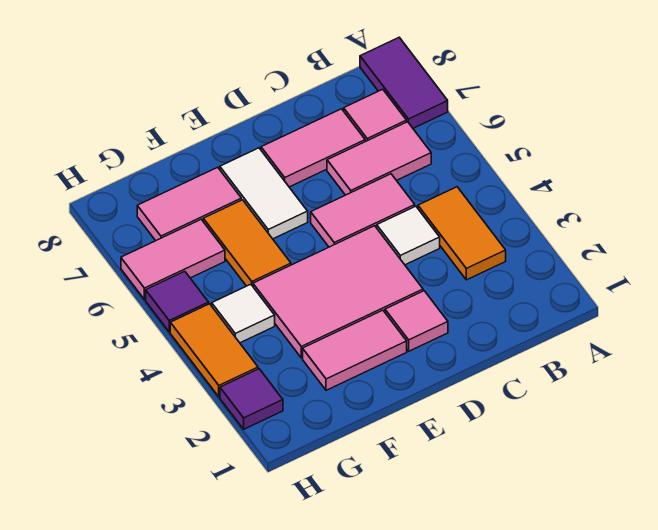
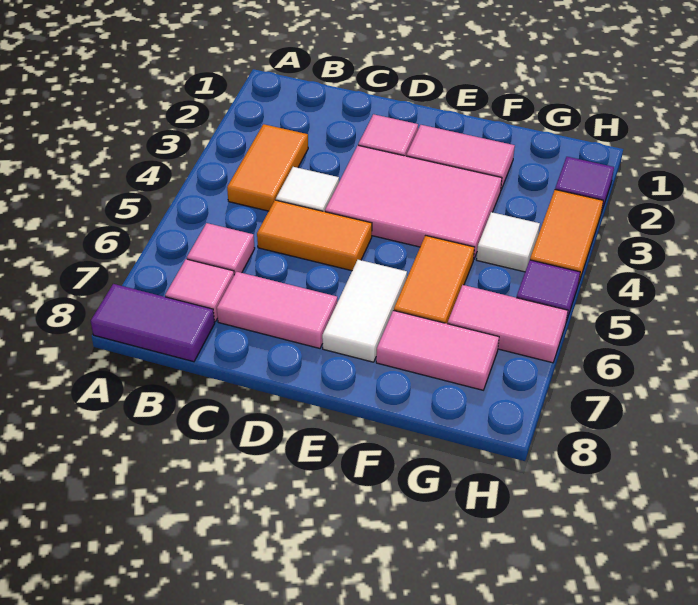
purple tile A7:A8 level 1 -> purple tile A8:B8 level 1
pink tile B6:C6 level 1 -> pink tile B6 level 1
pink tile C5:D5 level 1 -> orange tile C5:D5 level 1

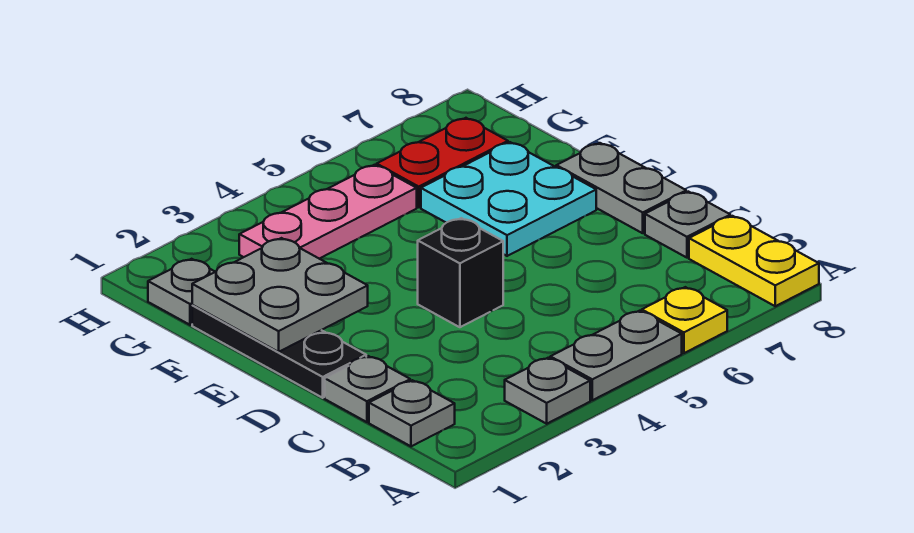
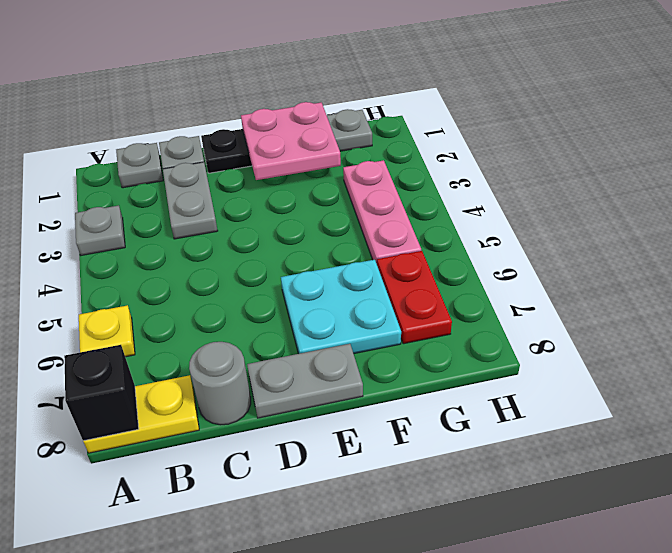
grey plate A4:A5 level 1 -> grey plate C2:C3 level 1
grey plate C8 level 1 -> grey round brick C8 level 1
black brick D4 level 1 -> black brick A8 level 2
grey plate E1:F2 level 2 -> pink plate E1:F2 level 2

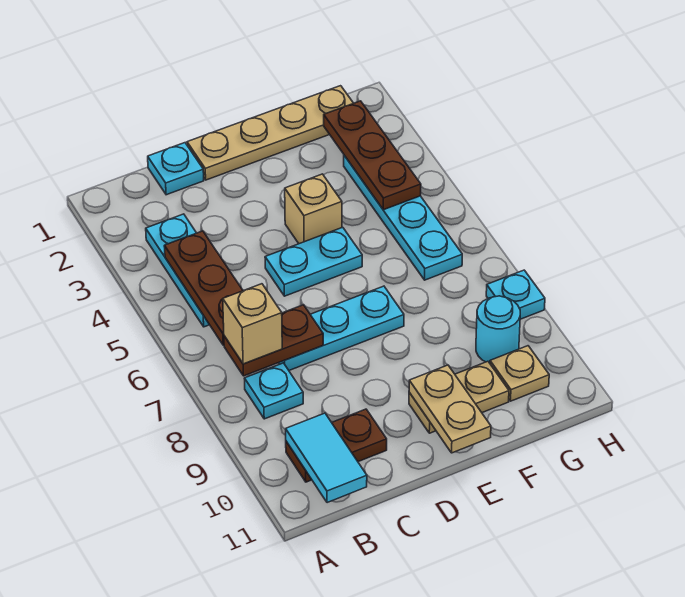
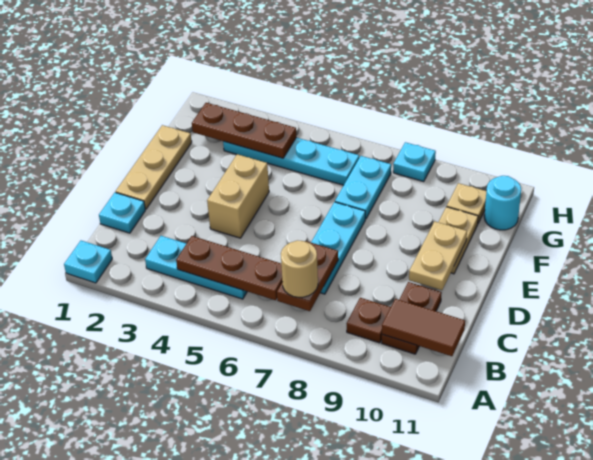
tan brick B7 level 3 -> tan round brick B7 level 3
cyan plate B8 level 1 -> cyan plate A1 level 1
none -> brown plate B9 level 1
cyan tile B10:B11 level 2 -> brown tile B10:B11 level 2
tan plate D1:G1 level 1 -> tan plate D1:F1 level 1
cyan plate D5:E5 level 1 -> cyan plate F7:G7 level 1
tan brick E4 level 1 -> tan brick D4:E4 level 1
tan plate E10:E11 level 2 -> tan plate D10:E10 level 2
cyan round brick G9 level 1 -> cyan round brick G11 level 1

--------

## TASK BRIEF
The lines wanted are those from the one holding "cyan plate D5:E5" through the final line of the listing; print them exactly.

## REPLY TO THE TASK
cyan plate D5:E5 level 1 -> cyan plate F7:G7 level 1
tan brick E4 level 1 -> tan brick D4:E4 level 1
tan plate E10:E11 level 2 -> tan plate D10:E10 level 2
cyan round brick G9 level 1 -> cyan round brick G11 level 1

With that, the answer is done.